__Input records__:

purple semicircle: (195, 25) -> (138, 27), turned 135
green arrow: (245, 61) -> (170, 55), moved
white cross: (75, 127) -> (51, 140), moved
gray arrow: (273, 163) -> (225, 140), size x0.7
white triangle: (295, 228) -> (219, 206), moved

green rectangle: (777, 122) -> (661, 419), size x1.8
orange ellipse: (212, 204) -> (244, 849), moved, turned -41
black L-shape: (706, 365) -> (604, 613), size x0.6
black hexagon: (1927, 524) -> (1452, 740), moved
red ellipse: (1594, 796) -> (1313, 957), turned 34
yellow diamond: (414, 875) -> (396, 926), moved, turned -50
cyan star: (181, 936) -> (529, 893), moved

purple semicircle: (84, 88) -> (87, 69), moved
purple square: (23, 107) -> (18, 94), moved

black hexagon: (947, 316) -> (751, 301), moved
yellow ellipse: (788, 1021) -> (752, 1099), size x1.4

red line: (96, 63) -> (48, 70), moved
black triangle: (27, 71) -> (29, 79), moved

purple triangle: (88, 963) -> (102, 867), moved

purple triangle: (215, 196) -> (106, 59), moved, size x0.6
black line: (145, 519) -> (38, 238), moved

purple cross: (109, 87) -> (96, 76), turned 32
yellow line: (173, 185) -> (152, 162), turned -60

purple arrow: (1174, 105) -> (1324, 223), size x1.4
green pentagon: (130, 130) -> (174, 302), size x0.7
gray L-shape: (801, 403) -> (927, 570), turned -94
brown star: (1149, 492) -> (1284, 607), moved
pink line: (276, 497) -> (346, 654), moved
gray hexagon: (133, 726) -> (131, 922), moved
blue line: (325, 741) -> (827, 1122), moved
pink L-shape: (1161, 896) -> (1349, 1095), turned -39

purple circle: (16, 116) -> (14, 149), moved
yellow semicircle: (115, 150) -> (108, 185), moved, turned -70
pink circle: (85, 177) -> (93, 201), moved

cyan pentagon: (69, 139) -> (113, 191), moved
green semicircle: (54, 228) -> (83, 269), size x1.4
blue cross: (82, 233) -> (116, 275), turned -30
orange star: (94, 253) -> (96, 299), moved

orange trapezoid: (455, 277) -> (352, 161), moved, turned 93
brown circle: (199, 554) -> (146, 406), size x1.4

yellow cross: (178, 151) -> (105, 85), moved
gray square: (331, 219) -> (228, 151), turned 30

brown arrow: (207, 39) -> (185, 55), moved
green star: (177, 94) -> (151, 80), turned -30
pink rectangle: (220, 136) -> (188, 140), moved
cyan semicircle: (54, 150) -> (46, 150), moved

__Your instructions__: From the entries above, return exactly the line containing "green rectangle: (777, 122)", the line containing "red ellipse: (1594, 796)", and all lines between, and nothing else.

__Exercise response__:
green rectangle: (777, 122) -> (661, 419), size x1.8
orange ellipse: (212, 204) -> (244, 849), moved, turned -41
black L-shape: (706, 365) -> (604, 613), size x0.6
black hexagon: (1927, 524) -> (1452, 740), moved
red ellipse: (1594, 796) -> (1313, 957), turned 34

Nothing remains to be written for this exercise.